The problem - Transcribe all of the entries below exactly. Leave out the pictures.

Excerpted records -

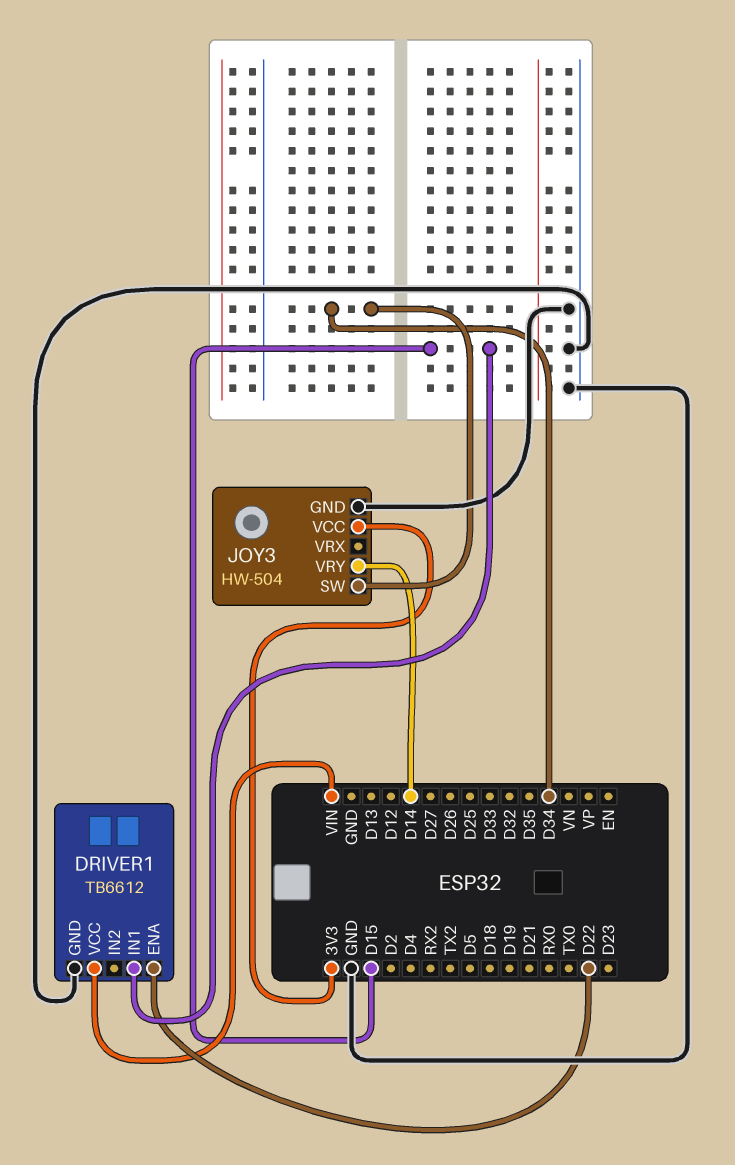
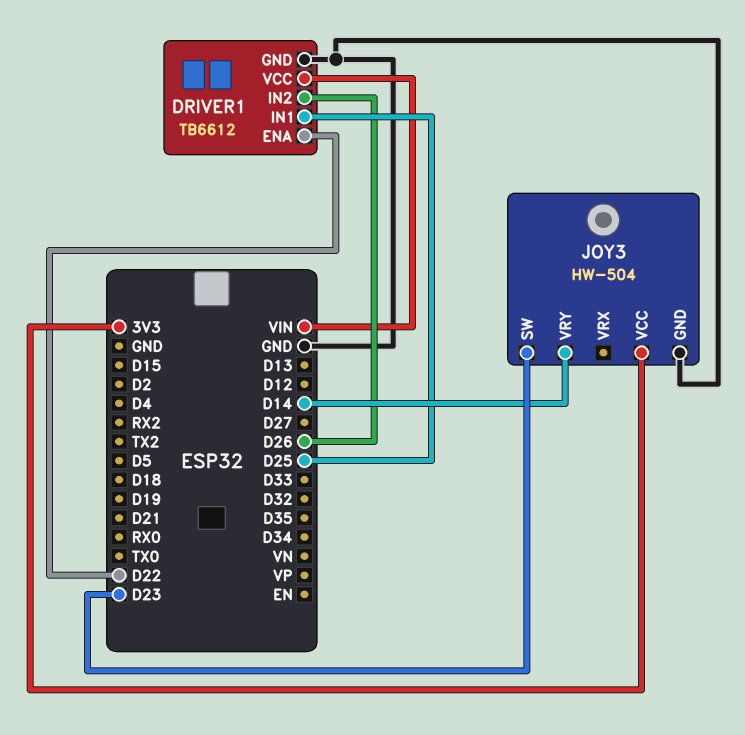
DRIVER1 pin IN1: D15 -> D25
DRIVER1 pin IN2: none -> D26
JOY3 pin SW: D34 -> D23

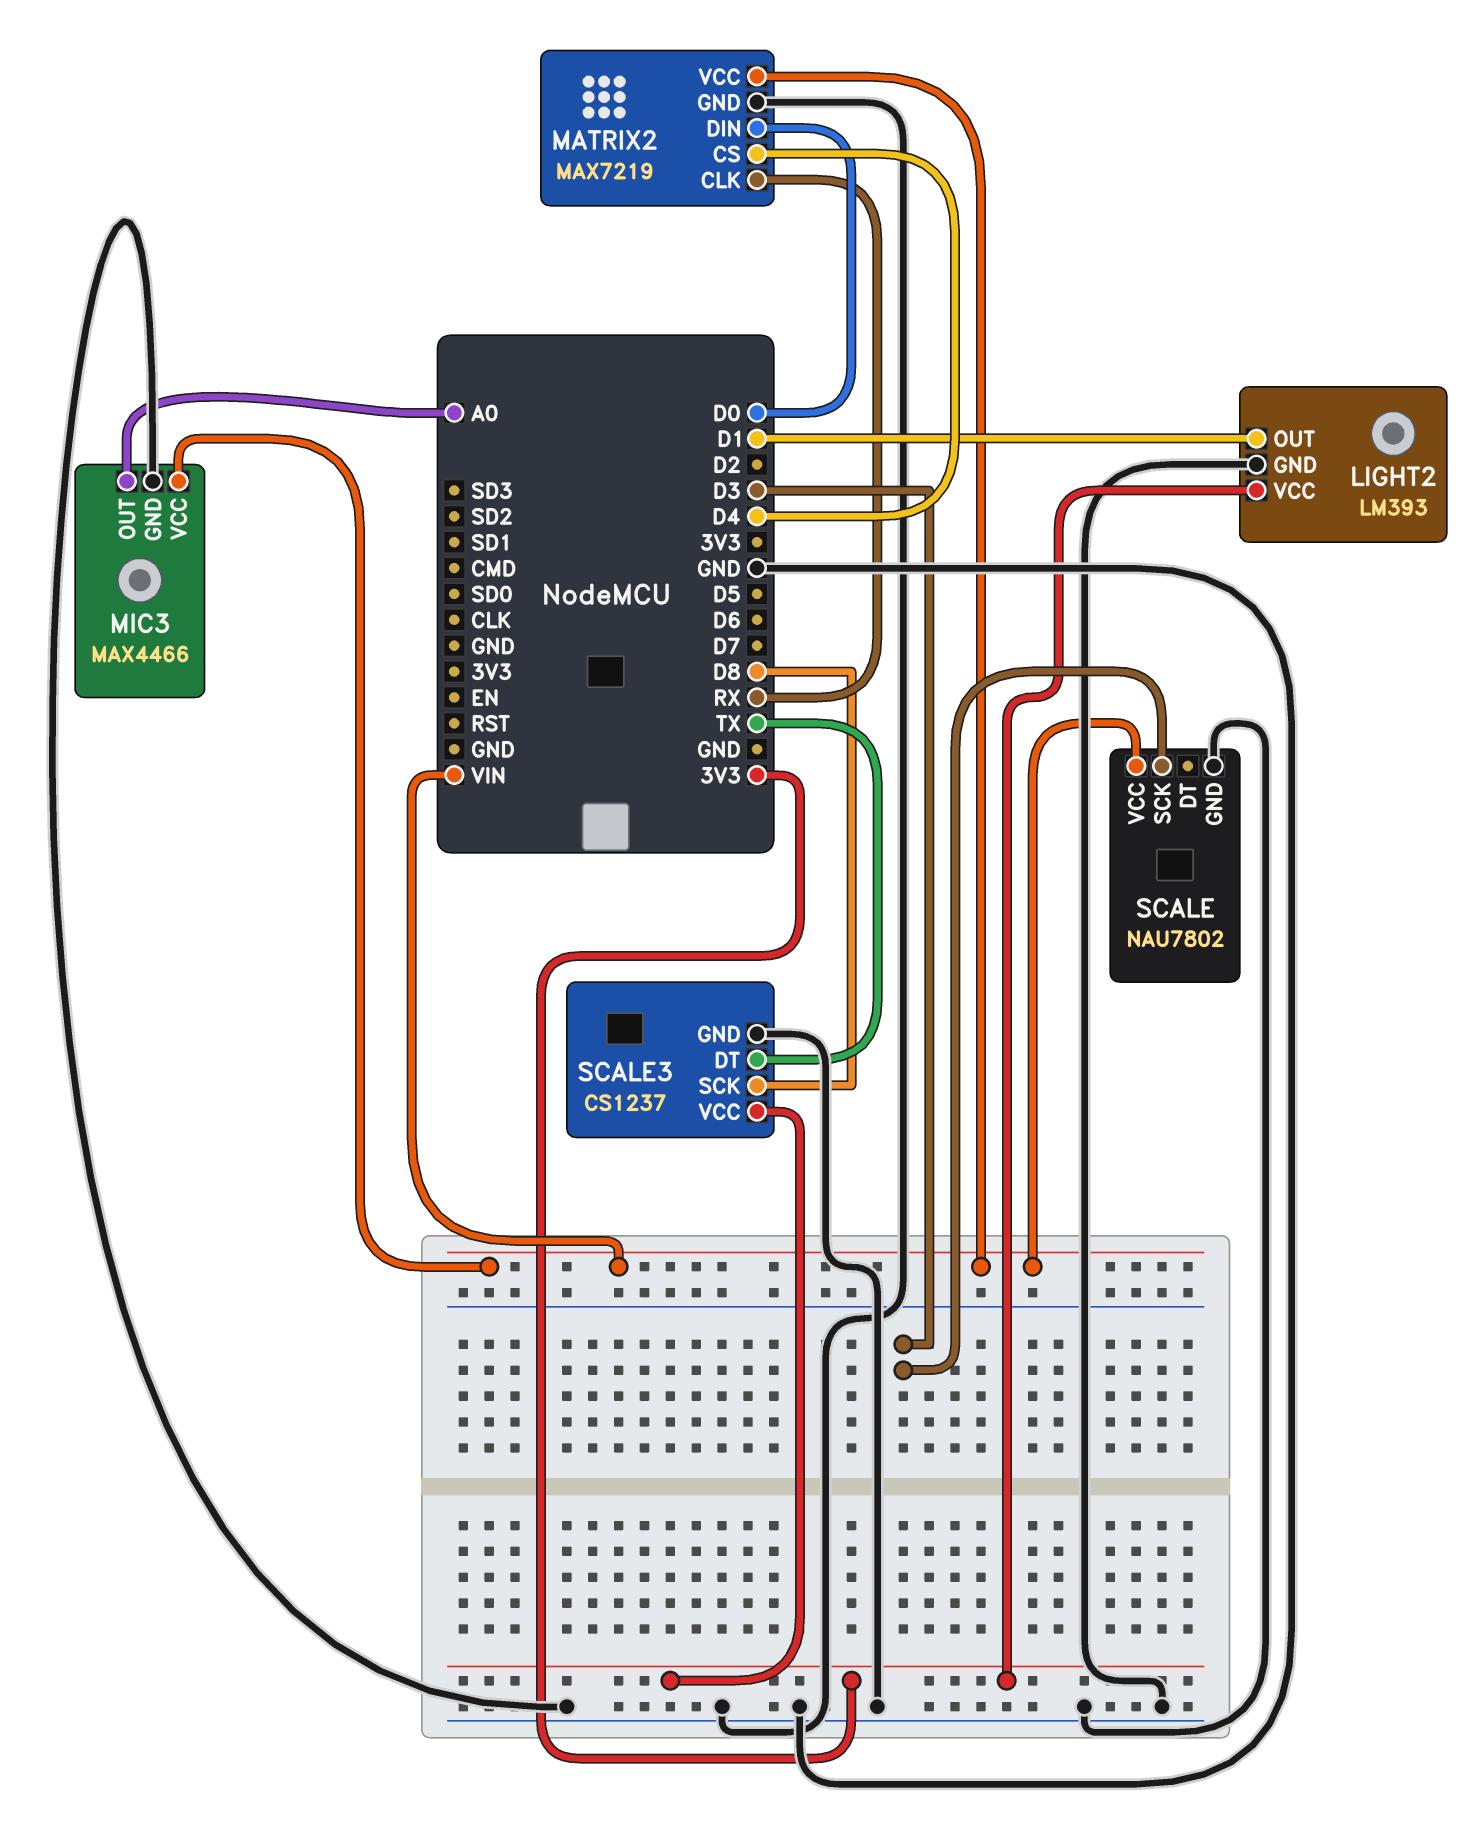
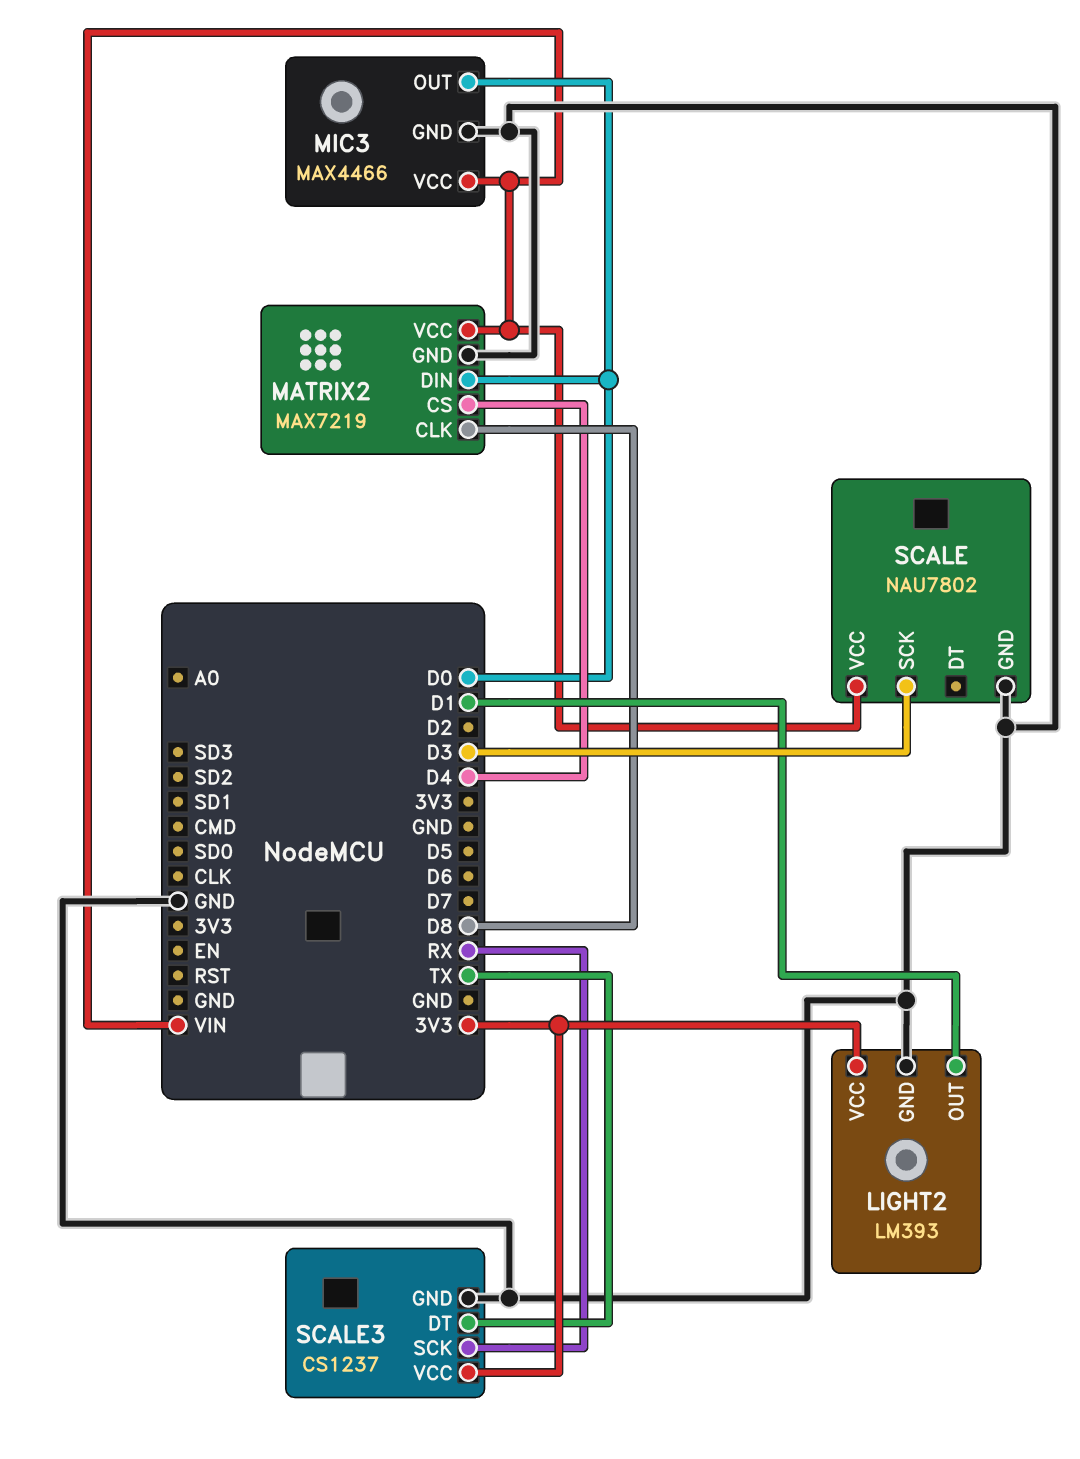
MATRIX2 pin CLK: RX -> D8
MIC3 pin OUT: A0 -> D0
SCALE3 pin SCK: D8 -> RX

Result below -
DRIVER1 pin IN1: D15 -> D25
DRIVER1 pin IN2: none -> D26
JOY3 pin SW: D34 -> D23

MATRIX2 pin CLK: RX -> D8
MIC3 pin OUT: A0 -> D0
SCALE3 pin SCK: D8 -> RX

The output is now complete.